━━━ Records shown
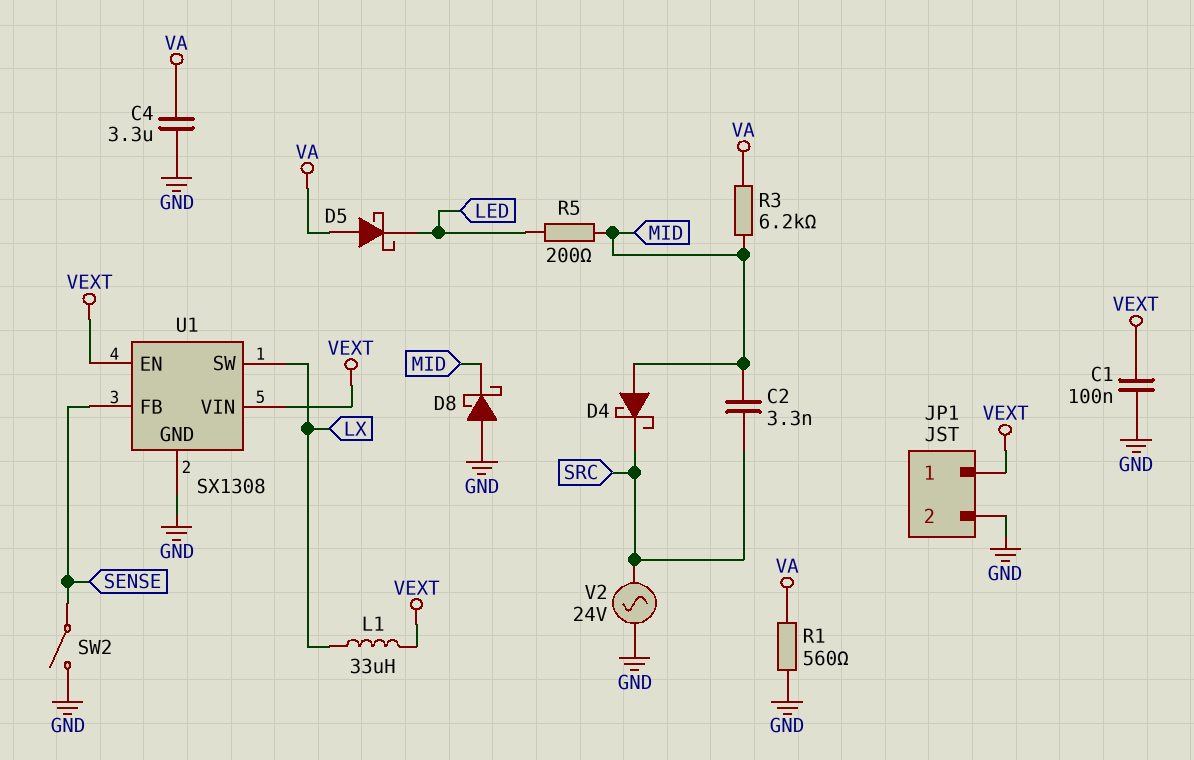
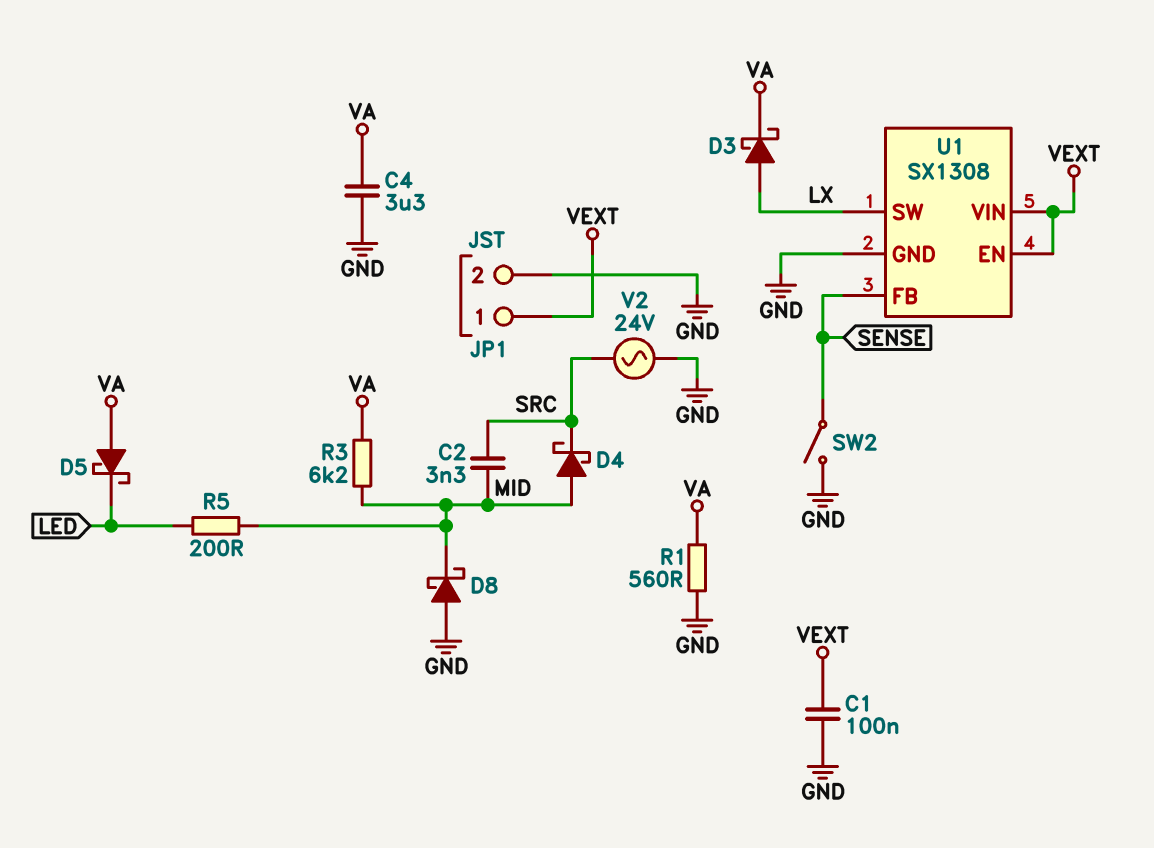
D3: none -> schottky (A LX, K VA)
L1: 33uH (LX, VEXT) -> none

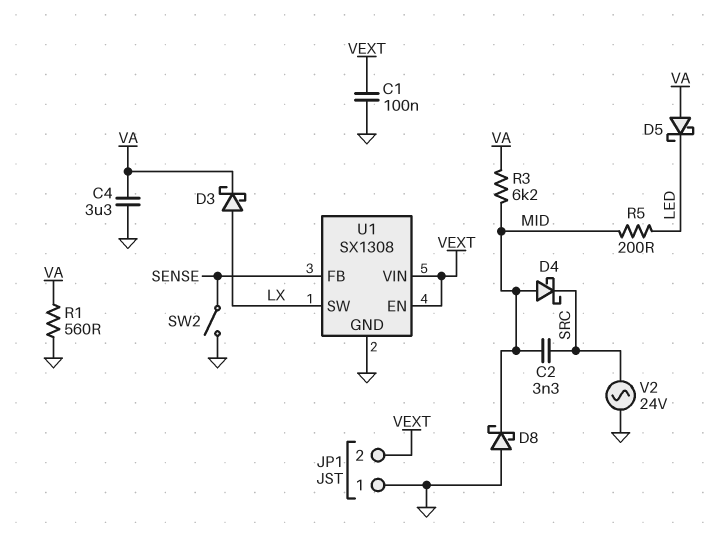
JP1 pin 1: VEXT -> GND
JP1 pin 2: GND -> VEXT

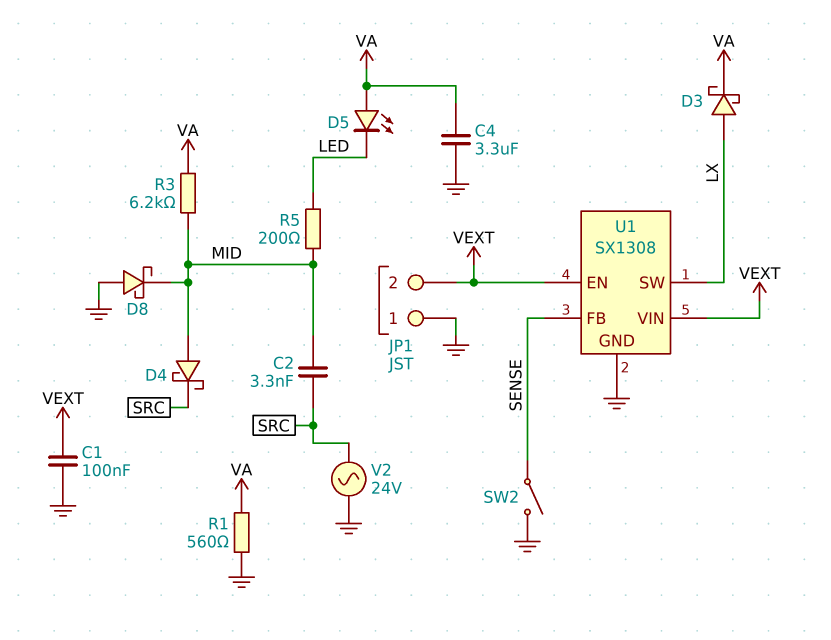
D5: schottky (A VA, K LED) -> LED (A VA, K LED)

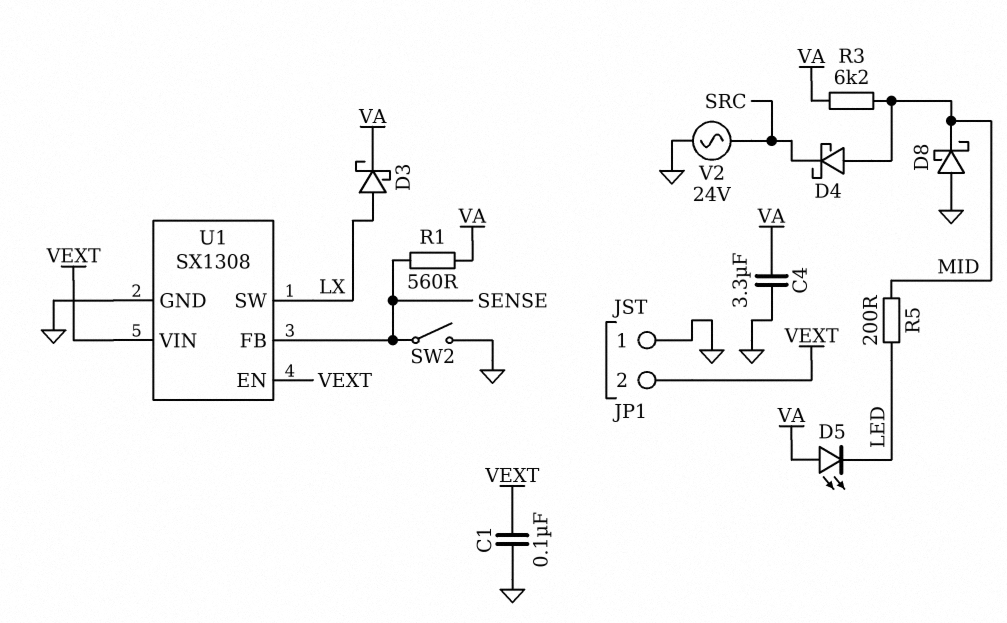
C2: 3.3nF (MID, SRC) -> none
R1: 560 (GND, VA) -> 560 (SENSE, VA)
━━━━━━
Gather every line from the listing above in which "schottky" appears, and copy those lines.

◆ Answer box ◆
D3: none -> schottky (A LX, K VA)
D5: schottky (A VA, K LED) -> LED (A VA, K LED)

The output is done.